TASK DETAILS> Copy everything in the records, character for character, except images.

-- Opening Marker --

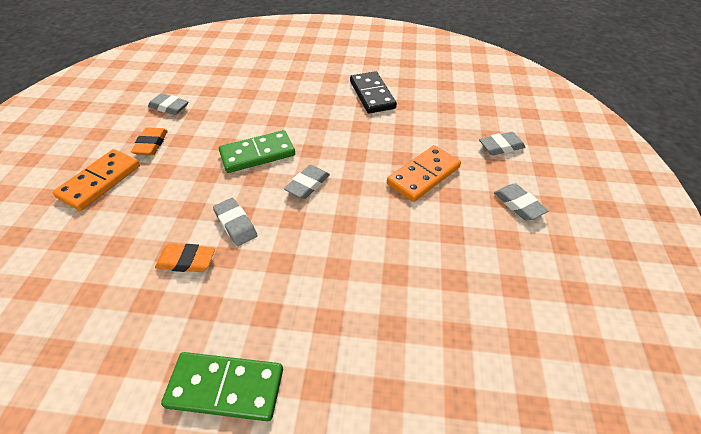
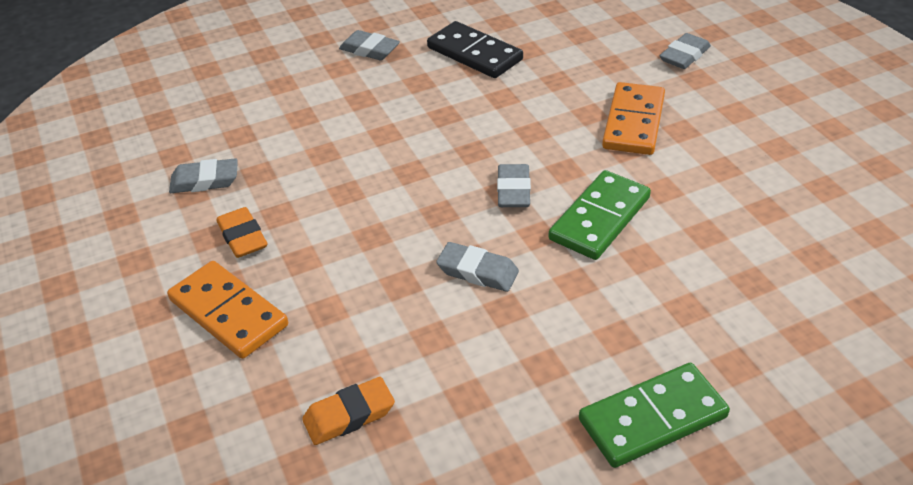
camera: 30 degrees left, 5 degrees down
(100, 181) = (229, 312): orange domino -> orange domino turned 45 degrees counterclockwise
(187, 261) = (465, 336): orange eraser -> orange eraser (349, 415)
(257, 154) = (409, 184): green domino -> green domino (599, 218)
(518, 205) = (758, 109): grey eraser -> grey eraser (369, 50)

-- Closing Marker --

RESULT OF THIS EXERCISE>
camera: 30 degrees left, 5 degrees down
(100, 181) = (229, 312): orange domino -> orange domino turned 45 degrees counterclockwise
(187, 261) = (465, 336): orange eraser -> orange eraser (349, 415)
(257, 154) = (409, 184): green domino -> green domino (599, 218)
(518, 205) = (758, 109): grey eraser -> grey eraser (369, 50)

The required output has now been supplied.